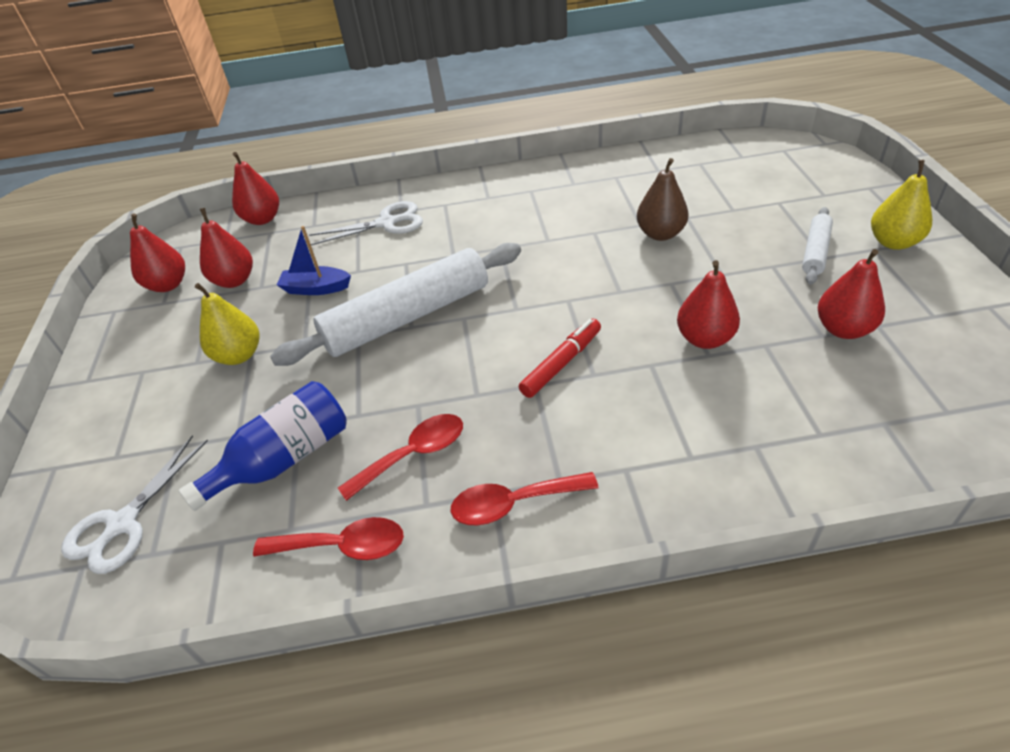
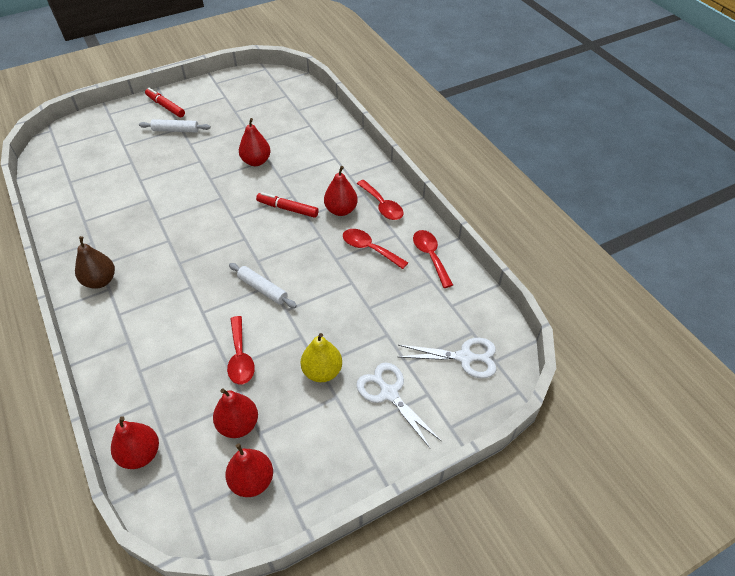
camera: 115 degrees left, 5 degrees up
(284, 459) = (394, 303): blue bottle -> none
(316, 288) = (240, 357): blue boat -> red spoon
(386, 223) = (147, 345): white scissors -> white scissors (389, 393)
(408, 317) = (262, 289): white rolling pin -> white rolling pin, size x0.48
(660, 234) = (160, 189): brown pear -> brown pear (100, 281)
(843, 329) = (240, 120): red pear -> red pear (341, 210)
(893, 242) = (165, 106): yellow pear -> red marker

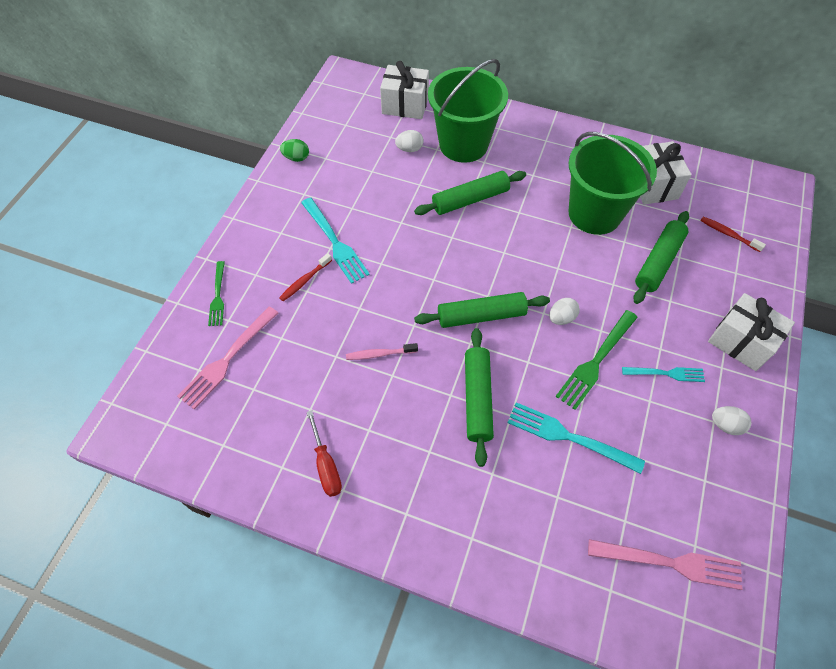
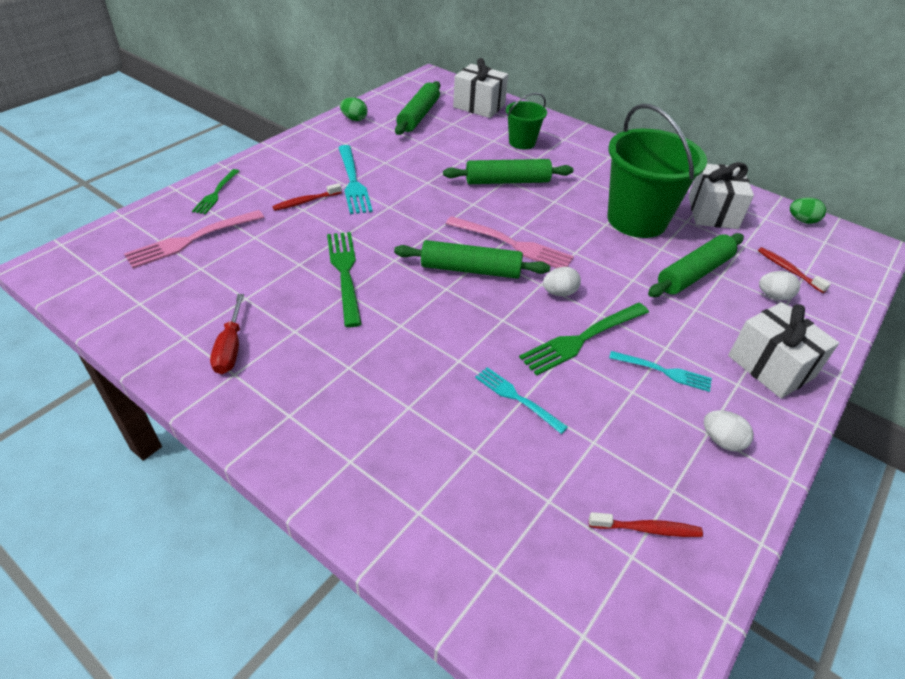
camera: 15 degrees right, 15 degrees down
(379, 354) = (345, 273): pink toothbrush -> green fork
(409, 149) = (466, 135): white egg -> white egg (773, 296)
(463, 144) = (522, 142): green bucket -> green bucket, size x0.52
(477, 398) = (428, 336): green rolling pin -> green rolling pin (419, 116)
(569, 437) = (517, 398): turquoise fork -> turquoise fork, size x0.62
(670, 563) = (589, 564): pink fork -> pink fork (512, 244)
(698, 520) = (647, 529): none -> red toothbrush
(725, 173) = (802, 220): none -> green egg

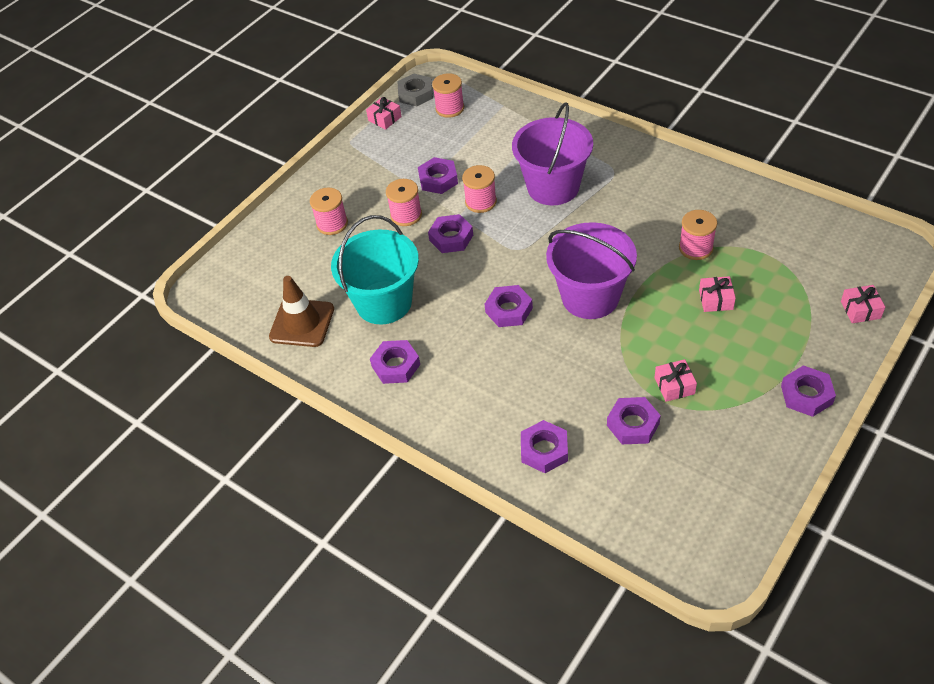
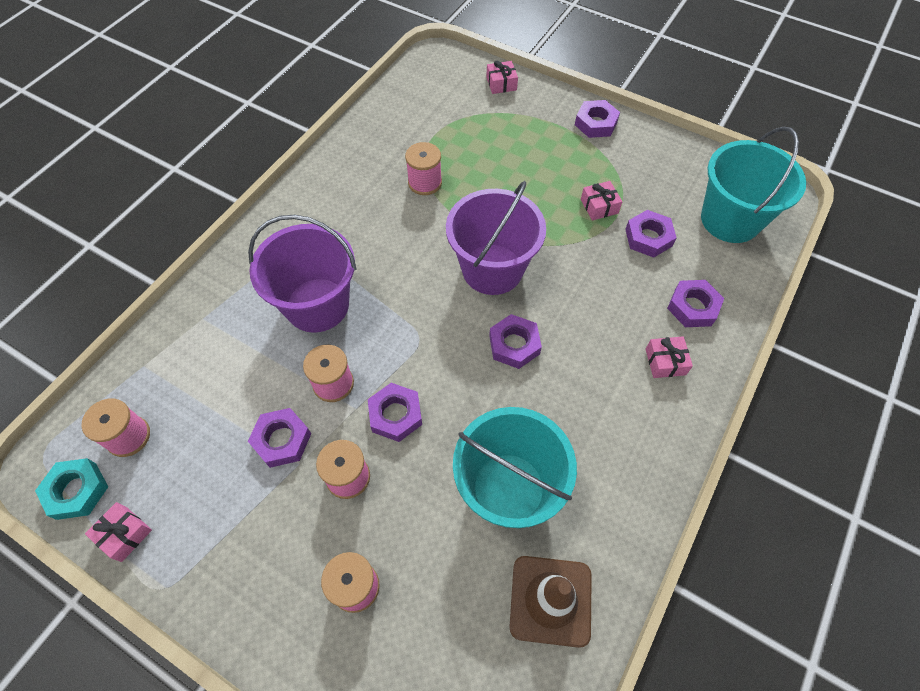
camera: 100 degrees left, 10 degrees up
(396, 365) = (608, 462): purple nut -> none
(415, 94) = (77, 491): grey nut -> turquoise nut
(662, 507) = (730, 219): none -> turquoise bucket
(715, 300) = (493, 172): pink gift -> pink gift (665, 362)

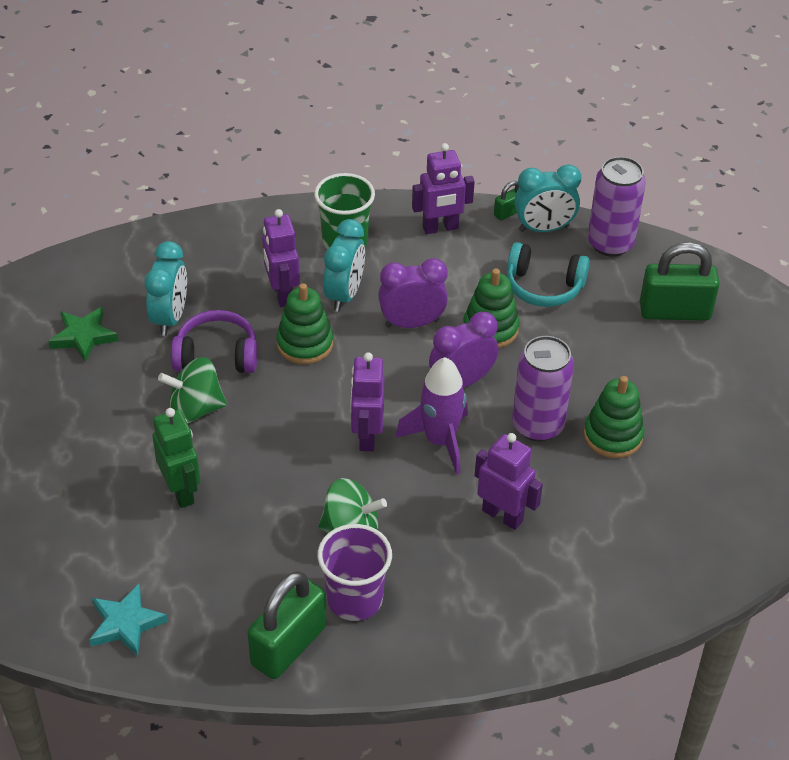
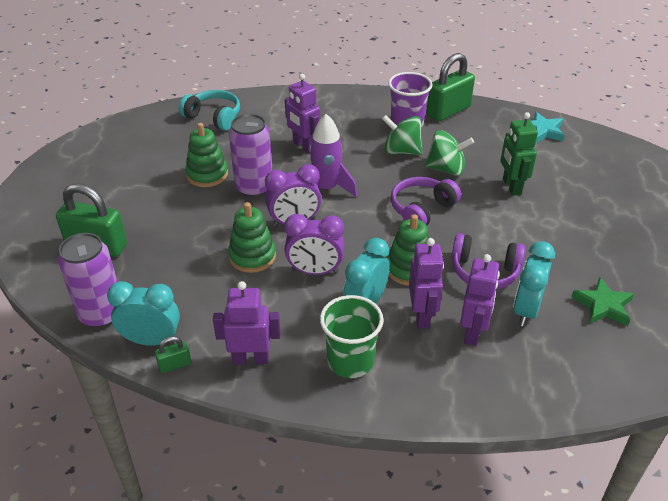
camera: 165 degrees left, 5 degrees down
(195, 409) = (502, 234): green spinning top -> green spinning top (446, 169)
(303, 429) = (421, 209): none -> purple headphones
(366, 436) = (377, 199): purple robot -> purple robot (473, 332)
(544, 286) = (188, 284): turquoise headphones -> turquoise headphones (213, 117)

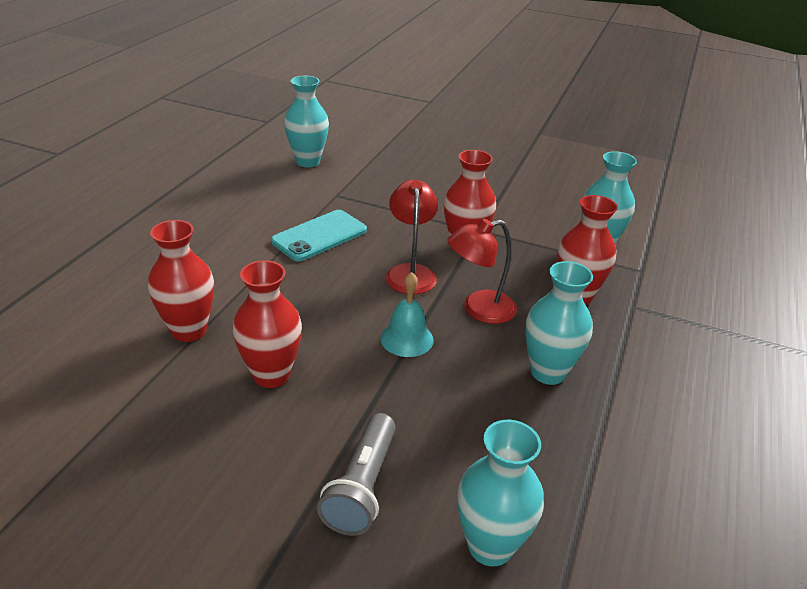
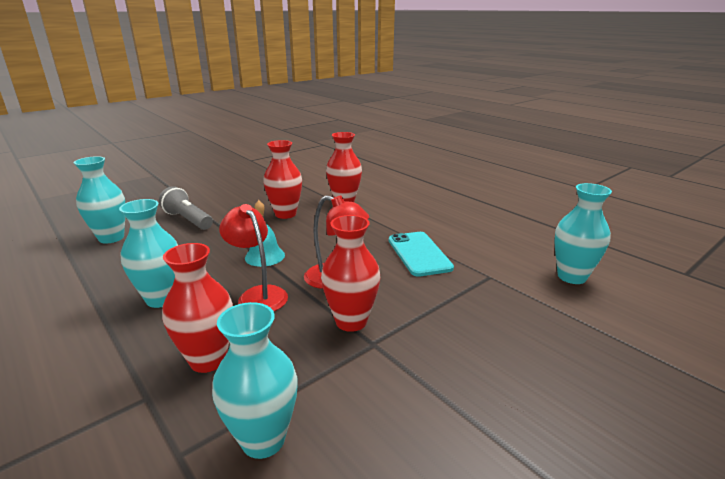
camera: 120 degrees right, 10 degrees down
(478, 309) = (258, 295): red lamp -> red lamp turned 45 degrees counterclockwise

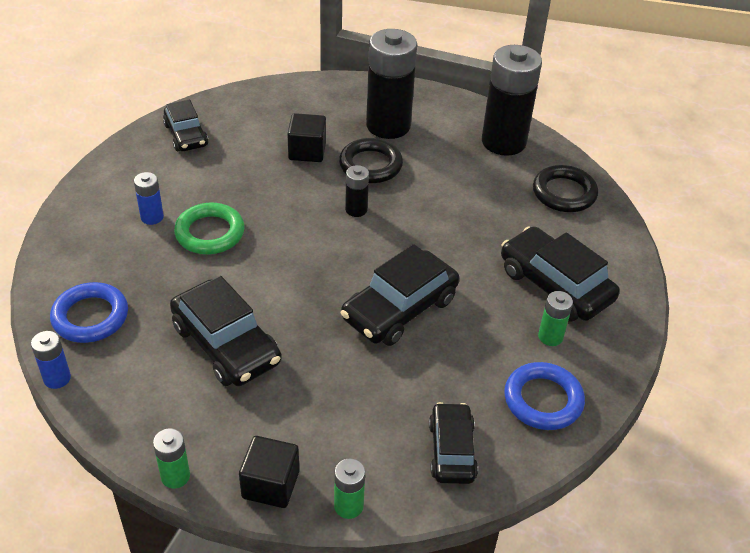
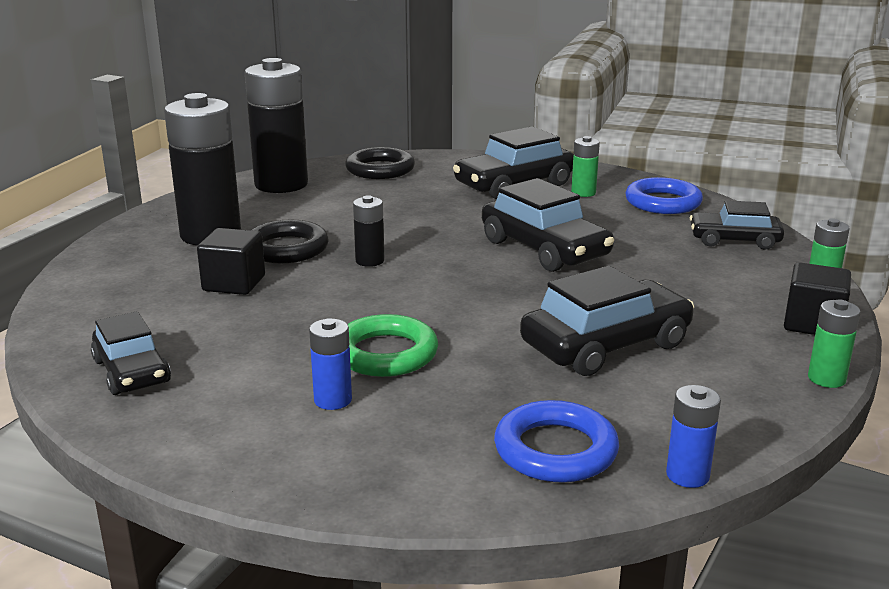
camera: 80 degrees left, 20 degrees down
(186, 135) = (132, 371): black car -> black car turned 75 degrees clockwise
◆ ◆ ◆ ◆ ◆
**TASK**
Read the entries and show each line that mentions "bucket".

**RESPONSE**
(463, 144) = (522, 142): green bucket -> green bucket, size x0.52
(662, 507) = (730, 219): none -> turquoise bucket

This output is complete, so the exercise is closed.